HOW TO COMPLETE THIS TASK.
Quote exactly the lines from the start of the entries to the one with "R11: 220 (NET11, U1/GP2) -> 220 (NET6, VIN)", both ends included.

☆ ☆ ☆ ☆ ☆

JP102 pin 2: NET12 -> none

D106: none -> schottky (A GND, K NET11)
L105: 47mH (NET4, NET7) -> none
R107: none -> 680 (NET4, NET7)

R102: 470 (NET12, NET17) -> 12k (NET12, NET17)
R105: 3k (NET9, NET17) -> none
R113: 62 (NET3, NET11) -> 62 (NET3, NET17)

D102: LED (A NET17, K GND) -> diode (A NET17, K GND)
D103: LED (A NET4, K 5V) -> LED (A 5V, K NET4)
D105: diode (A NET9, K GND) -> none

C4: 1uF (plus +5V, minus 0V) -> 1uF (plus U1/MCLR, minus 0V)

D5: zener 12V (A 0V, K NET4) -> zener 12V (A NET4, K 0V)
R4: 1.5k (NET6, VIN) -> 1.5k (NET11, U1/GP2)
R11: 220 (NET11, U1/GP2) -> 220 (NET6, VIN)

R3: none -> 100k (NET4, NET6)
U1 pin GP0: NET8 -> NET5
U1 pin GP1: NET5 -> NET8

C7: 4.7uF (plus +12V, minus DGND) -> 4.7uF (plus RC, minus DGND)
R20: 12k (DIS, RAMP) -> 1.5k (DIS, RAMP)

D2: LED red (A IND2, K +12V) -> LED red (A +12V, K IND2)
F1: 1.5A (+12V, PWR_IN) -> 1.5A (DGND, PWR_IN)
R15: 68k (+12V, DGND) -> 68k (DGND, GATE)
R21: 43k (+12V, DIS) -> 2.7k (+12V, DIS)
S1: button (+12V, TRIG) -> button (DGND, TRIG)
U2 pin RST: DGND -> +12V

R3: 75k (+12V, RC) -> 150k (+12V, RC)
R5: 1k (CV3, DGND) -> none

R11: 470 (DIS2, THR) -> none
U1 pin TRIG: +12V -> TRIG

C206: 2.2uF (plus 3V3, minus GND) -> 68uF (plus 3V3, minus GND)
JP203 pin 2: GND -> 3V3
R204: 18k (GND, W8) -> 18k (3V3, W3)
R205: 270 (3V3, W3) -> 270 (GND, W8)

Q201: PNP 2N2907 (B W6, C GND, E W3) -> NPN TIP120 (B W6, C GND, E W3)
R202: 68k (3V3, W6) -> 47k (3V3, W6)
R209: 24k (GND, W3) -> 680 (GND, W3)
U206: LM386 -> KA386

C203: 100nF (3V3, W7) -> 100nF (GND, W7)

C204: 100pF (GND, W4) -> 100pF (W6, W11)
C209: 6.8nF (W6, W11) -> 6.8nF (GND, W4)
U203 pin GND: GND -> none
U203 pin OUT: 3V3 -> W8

☆ ☆ ☆ ☆ ☆

EXERCISE SOLUTION.
JP102 pin 2: NET12 -> none

D106: none -> schottky (A GND, K NET11)
L105: 47mH (NET4, NET7) -> none
R107: none -> 680 (NET4, NET7)

R102: 470 (NET12, NET17) -> 12k (NET12, NET17)
R105: 3k (NET9, NET17) -> none
R113: 62 (NET3, NET11) -> 62 (NET3, NET17)

D102: LED (A NET17, K GND) -> diode (A NET17, K GND)
D103: LED (A NET4, K 5V) -> LED (A 5V, K NET4)
D105: diode (A NET9, K GND) -> none

C4: 1uF (plus +5V, minus 0V) -> 1uF (plus U1/MCLR, minus 0V)

D5: zener 12V (A 0V, K NET4) -> zener 12V (A NET4, K 0V)
R4: 1.5k (NET6, VIN) -> 1.5k (NET11, U1/GP2)
R11: 220 (NET11, U1/GP2) -> 220 (NET6, VIN)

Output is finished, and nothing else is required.